▸ Records provided
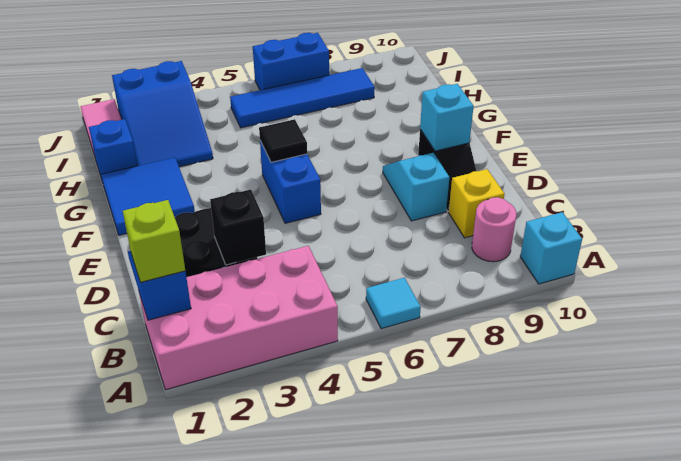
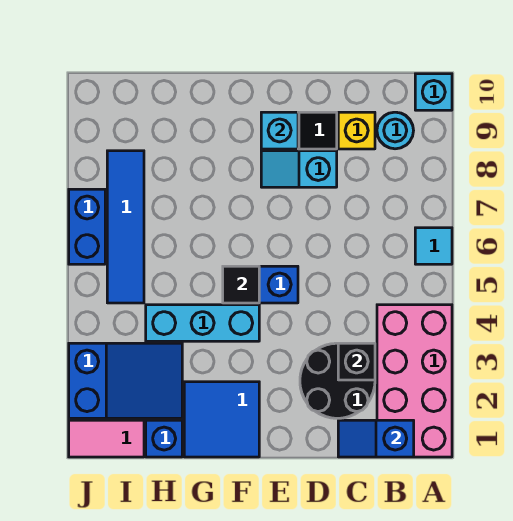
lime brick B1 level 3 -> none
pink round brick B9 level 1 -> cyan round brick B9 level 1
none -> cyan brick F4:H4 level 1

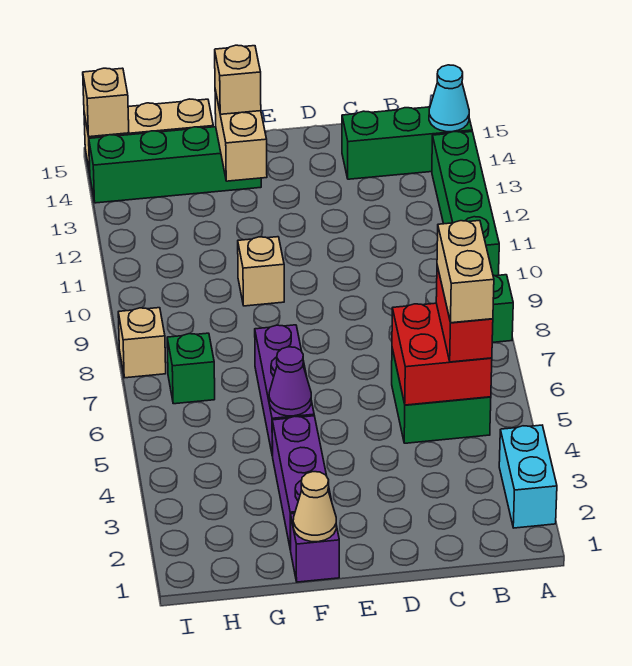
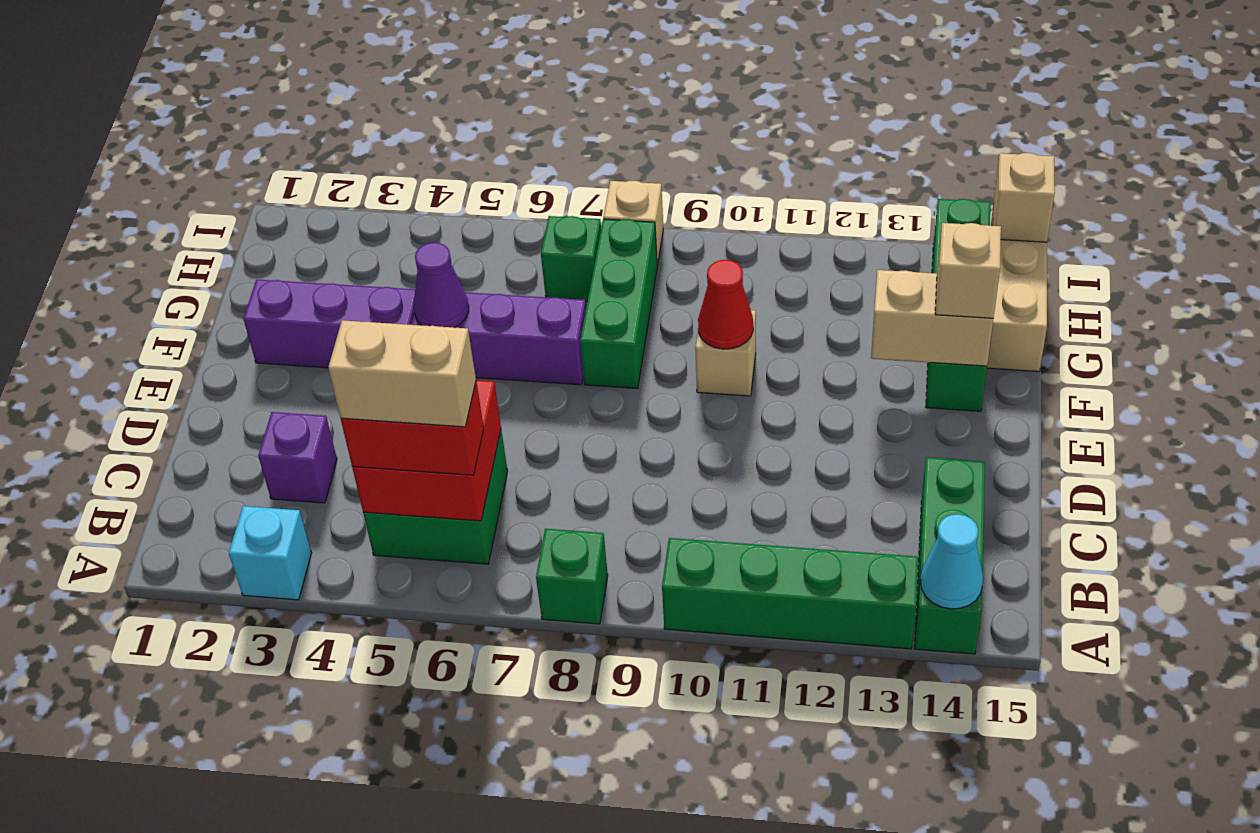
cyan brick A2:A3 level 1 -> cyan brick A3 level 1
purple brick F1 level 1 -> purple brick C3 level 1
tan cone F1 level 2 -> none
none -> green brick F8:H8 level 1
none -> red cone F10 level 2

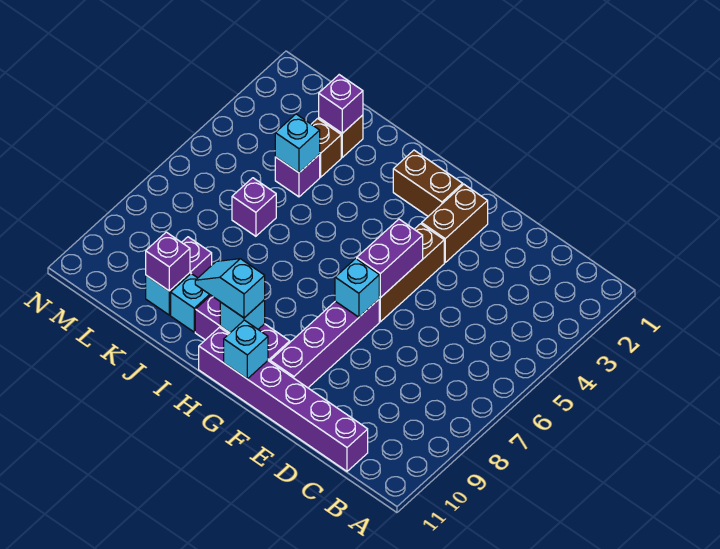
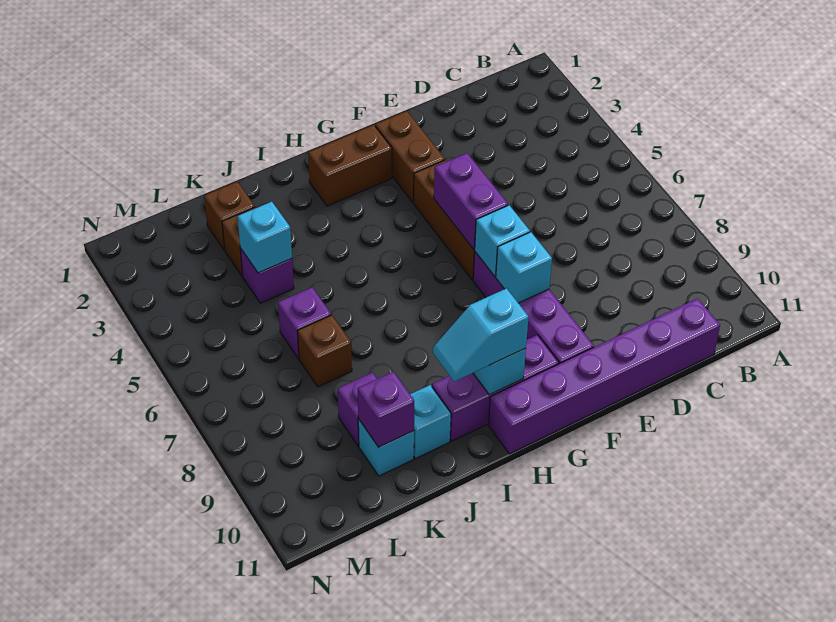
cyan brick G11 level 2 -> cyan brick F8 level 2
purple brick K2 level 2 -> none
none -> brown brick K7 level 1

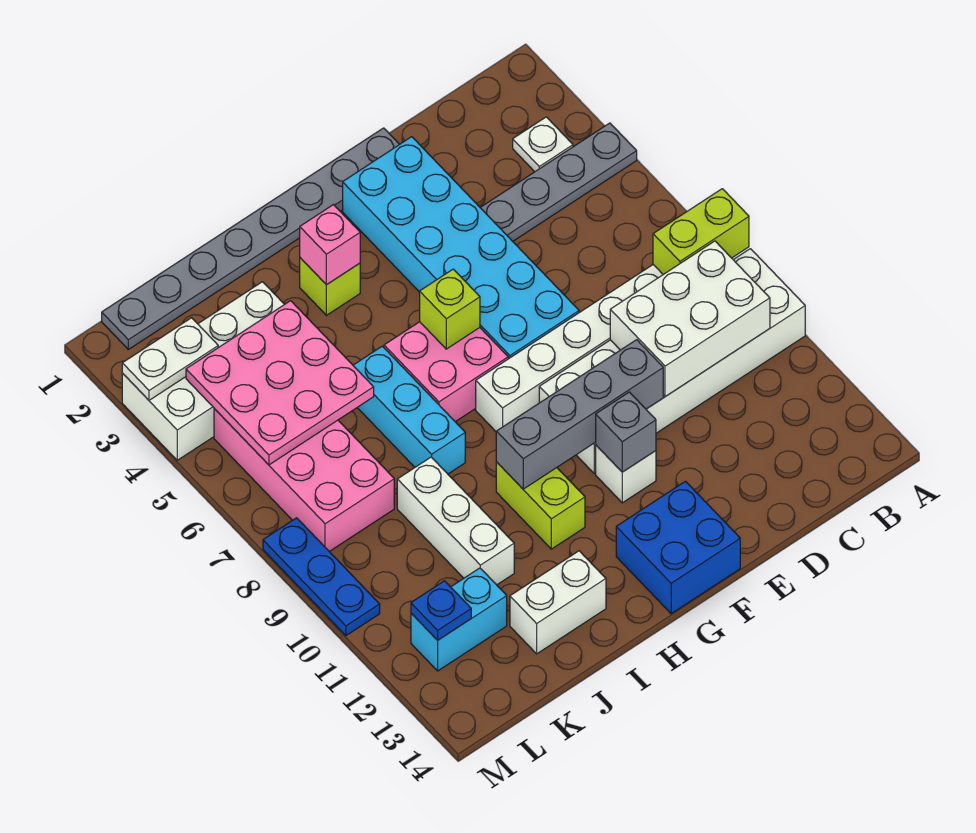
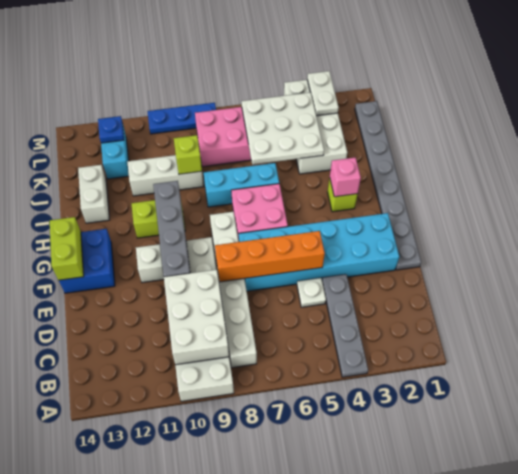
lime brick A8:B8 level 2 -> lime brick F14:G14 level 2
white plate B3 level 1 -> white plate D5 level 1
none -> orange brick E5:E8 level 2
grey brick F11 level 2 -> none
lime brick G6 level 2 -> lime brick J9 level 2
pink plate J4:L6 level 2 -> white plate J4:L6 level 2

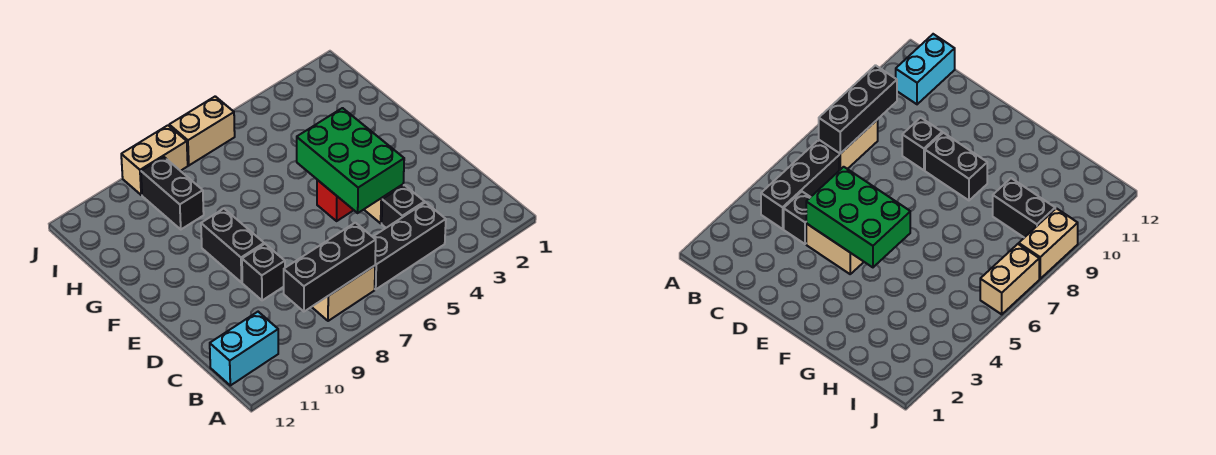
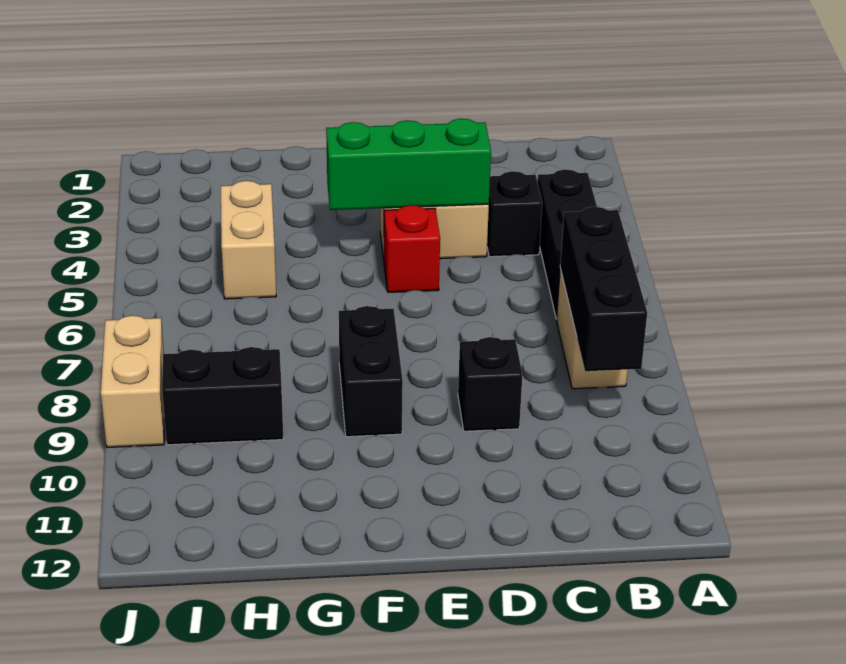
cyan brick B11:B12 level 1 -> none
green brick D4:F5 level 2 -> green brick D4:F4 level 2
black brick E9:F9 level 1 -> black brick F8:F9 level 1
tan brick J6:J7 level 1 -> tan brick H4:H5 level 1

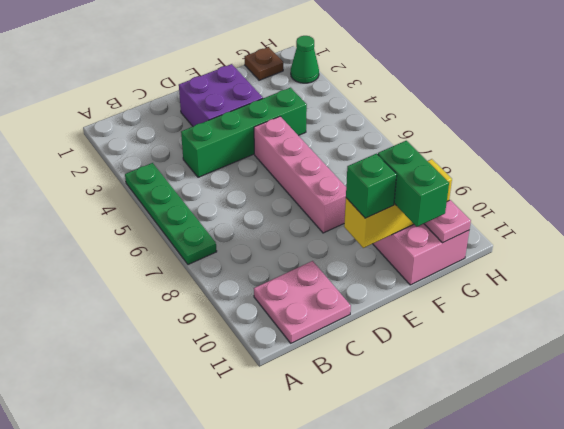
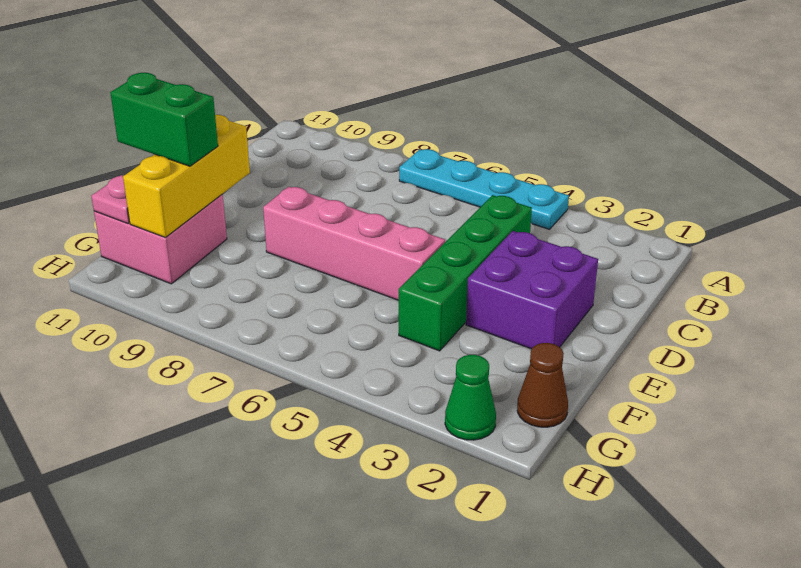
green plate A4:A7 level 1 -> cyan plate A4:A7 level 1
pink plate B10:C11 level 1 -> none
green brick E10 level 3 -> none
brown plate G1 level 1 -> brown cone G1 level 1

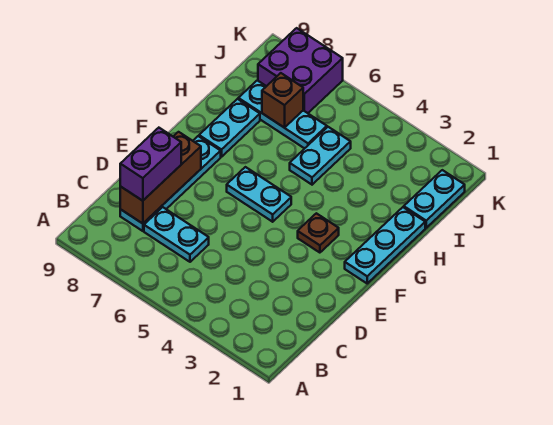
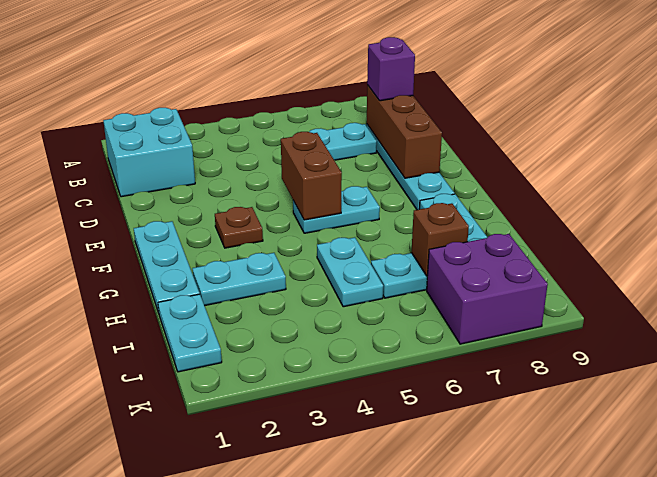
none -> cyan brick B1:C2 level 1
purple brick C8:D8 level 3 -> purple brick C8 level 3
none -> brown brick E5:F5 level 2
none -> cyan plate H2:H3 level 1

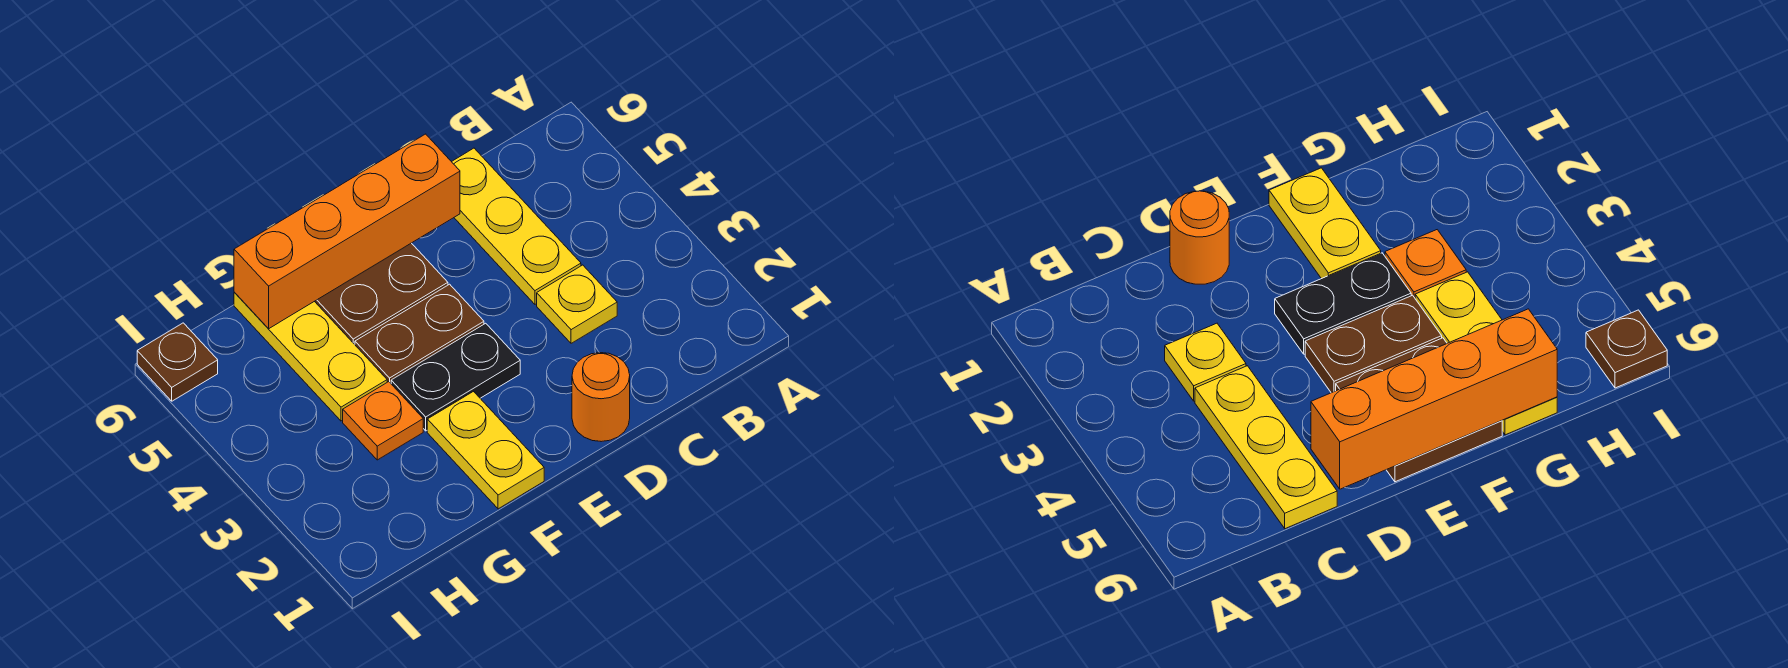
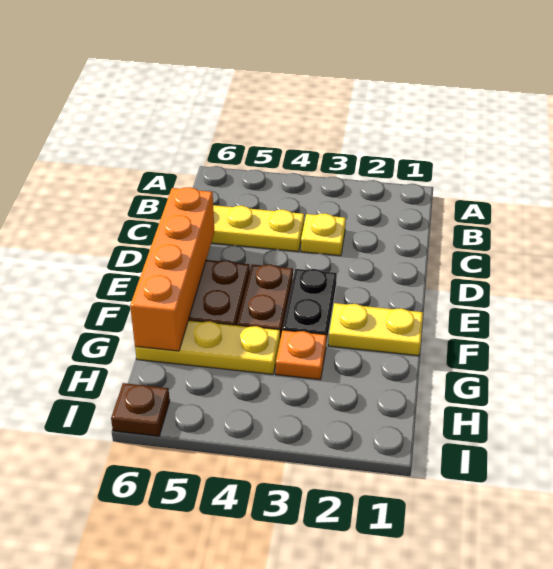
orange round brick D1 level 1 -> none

▸ Work instructions
Pictures stay out. Return exactly the lines from the one with "none -> cyan brick B1:C2 level 1" through the last line of the data.

▸ Task solution
none -> cyan brick B1:C2 level 1
purple brick C8:D8 level 3 -> purple brick C8 level 3
none -> brown brick E5:F5 level 2
none -> cyan plate H2:H3 level 1

orange round brick D1 level 1 -> none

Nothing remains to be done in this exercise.